Exercise brief – Some of the lines below need repeating. Reproduce exactly those between the lines holding "black heart [82,172,217,230]" and "camera: 20 degrees left, 5 degrees up", inclusive.
*** Block opens ***
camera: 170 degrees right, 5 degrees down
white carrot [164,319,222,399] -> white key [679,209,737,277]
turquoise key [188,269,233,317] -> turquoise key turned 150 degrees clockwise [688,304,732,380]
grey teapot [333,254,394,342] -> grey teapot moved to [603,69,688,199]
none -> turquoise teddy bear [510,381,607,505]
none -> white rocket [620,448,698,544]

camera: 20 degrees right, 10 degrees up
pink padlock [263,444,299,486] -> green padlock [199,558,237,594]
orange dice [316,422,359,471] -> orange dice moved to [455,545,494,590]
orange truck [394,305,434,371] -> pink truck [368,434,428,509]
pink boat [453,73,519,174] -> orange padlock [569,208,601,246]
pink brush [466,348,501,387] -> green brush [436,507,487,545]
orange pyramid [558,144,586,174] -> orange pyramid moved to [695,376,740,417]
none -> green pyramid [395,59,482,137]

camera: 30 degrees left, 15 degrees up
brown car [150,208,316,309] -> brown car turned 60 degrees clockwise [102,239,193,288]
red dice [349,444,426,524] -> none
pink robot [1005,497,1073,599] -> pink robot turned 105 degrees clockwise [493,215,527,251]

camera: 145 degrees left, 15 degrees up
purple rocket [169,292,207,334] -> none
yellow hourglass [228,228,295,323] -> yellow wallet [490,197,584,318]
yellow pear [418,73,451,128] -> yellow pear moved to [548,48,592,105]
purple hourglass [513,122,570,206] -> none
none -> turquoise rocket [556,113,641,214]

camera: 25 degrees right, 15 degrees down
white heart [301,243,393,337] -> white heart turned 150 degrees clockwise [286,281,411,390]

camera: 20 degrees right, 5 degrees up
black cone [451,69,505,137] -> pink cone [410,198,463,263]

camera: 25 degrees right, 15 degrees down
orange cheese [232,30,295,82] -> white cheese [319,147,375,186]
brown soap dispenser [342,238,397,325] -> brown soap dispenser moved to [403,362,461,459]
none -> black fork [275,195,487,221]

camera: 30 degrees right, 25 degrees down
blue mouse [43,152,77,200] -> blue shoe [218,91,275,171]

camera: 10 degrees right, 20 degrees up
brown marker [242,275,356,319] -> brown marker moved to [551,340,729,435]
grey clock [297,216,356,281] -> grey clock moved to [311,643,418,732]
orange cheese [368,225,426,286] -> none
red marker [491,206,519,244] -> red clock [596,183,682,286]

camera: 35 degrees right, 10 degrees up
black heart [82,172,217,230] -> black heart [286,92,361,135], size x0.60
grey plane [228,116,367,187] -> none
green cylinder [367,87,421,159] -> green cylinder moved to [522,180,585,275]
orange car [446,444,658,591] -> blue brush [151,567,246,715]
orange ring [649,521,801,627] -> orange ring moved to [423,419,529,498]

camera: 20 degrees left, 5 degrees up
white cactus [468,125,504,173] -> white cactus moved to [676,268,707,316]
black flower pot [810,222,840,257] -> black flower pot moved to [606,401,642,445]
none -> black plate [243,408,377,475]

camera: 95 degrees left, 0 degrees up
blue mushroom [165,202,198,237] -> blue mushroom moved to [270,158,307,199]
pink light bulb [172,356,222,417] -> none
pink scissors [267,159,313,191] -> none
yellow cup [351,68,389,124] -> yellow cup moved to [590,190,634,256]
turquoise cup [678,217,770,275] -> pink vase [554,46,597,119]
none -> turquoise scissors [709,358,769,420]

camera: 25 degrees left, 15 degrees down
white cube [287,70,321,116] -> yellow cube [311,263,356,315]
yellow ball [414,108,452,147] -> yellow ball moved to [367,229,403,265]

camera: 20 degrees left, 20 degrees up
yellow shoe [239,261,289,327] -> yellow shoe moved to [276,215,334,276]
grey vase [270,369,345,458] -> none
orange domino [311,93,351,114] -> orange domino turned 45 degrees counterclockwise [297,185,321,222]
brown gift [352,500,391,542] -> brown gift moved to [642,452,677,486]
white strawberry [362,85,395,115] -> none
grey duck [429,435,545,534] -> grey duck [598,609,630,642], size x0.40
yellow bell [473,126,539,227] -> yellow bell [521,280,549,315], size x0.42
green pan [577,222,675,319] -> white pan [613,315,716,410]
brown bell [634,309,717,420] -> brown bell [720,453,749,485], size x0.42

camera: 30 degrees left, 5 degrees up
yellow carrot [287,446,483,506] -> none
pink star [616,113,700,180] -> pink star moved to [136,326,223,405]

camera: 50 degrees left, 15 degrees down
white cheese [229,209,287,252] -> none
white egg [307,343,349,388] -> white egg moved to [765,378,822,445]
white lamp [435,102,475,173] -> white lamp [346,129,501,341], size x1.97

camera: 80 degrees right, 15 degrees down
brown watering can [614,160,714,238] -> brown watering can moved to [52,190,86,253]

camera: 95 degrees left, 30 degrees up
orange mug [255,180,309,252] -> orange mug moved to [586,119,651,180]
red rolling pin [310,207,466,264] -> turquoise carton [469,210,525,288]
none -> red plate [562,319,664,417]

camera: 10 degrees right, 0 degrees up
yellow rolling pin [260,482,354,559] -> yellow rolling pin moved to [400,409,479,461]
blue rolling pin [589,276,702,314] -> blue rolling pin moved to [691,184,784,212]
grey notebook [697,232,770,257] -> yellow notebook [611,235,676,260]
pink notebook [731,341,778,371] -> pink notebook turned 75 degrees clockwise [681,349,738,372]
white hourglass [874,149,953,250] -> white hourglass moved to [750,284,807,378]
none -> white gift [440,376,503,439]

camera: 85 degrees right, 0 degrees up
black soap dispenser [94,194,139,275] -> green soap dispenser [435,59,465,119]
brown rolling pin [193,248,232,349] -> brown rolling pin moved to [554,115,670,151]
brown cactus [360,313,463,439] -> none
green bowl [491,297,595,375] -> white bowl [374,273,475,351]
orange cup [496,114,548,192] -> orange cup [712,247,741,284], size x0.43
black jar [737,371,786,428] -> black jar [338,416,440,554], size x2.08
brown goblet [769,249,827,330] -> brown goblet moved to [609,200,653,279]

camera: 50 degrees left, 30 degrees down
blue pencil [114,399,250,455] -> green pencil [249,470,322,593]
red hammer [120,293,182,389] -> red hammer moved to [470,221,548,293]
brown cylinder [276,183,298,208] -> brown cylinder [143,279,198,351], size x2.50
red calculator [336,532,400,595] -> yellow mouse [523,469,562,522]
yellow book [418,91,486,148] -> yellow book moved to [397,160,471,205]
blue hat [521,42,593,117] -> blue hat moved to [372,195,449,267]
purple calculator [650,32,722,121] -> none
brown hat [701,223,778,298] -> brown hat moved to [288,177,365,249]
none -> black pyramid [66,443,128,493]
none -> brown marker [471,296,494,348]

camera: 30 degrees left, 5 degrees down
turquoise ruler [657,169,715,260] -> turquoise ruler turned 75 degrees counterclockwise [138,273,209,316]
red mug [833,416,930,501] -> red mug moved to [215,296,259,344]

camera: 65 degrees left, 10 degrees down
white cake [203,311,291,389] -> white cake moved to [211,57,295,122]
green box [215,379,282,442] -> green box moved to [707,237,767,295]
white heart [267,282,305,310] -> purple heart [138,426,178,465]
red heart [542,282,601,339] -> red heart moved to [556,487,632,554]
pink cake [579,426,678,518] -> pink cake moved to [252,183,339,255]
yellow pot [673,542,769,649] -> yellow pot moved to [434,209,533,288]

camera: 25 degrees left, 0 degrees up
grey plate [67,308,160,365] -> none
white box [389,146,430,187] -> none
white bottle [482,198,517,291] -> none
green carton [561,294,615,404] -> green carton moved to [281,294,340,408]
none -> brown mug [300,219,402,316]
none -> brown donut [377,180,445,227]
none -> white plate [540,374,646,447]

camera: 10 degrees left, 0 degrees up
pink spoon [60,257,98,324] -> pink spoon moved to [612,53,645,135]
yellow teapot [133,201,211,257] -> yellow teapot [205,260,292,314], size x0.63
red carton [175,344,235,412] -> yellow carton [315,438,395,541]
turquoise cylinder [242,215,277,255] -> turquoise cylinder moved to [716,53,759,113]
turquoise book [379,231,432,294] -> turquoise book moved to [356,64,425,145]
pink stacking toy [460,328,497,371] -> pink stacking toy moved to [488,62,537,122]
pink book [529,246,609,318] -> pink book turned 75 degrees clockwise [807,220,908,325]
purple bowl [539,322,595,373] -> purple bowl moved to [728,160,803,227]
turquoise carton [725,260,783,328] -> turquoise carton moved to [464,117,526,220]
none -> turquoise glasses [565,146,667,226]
*** Block closes ***
Answer box –
black heart [82,172,217,230] -> black heart [286,92,361,135], size x0.60
grey plane [228,116,367,187] -> none
green cylinder [367,87,421,159] -> green cylinder moved to [522,180,585,275]
orange car [446,444,658,591] -> blue brush [151,567,246,715]
orange ring [649,521,801,627] -> orange ring moved to [423,419,529,498]

camera: 20 degrees left, 5 degrees up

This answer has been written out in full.